* **EXERCISE INSTRUCTIONS**
Could you please transcribe the data exactly, without the pictures?

* **DATASET SECTION**
────

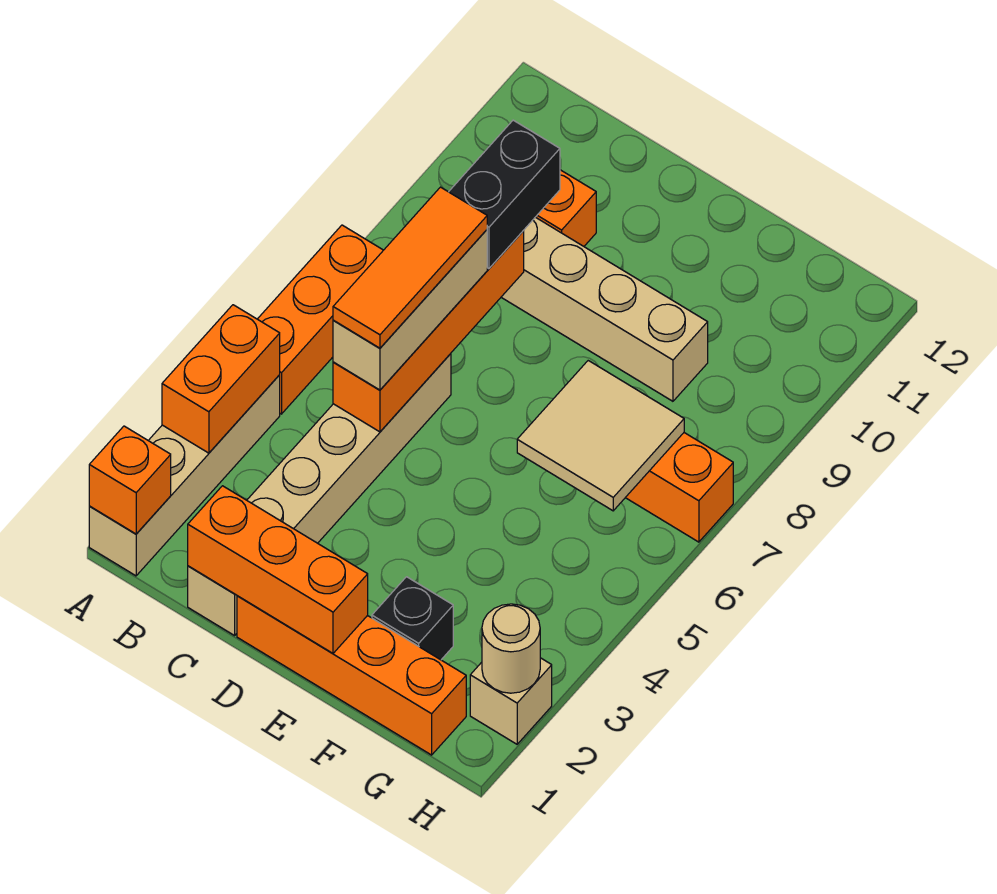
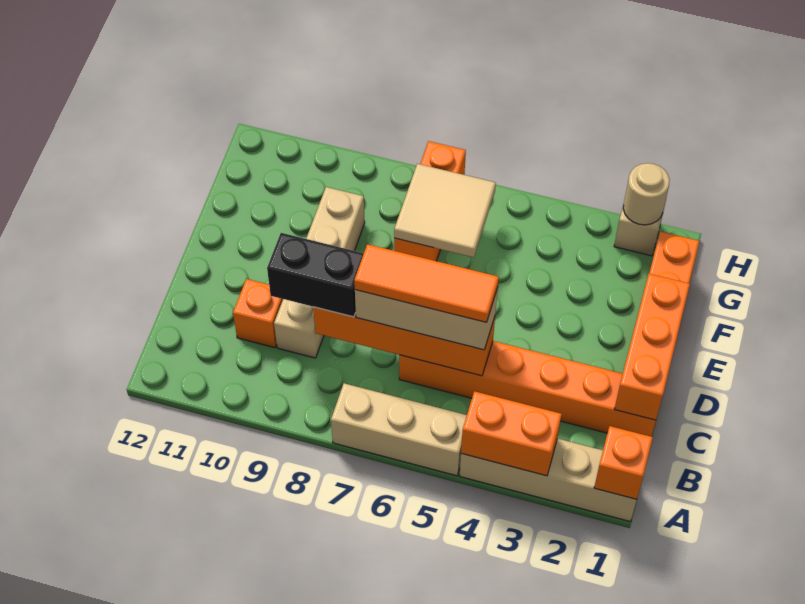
orange brick A5:A7 level 1 -> tan brick A5:A7 level 1
tan brick C1:C6 level 1 -> orange brick C1:C6 level 1
black brick F2 level 1 -> none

────

* **EXERCISE ANSWER**
orange brick A5:A7 level 1 -> tan brick A5:A7 level 1
tan brick C1:C6 level 1 -> orange brick C1:C6 level 1
black brick F2 level 1 -> none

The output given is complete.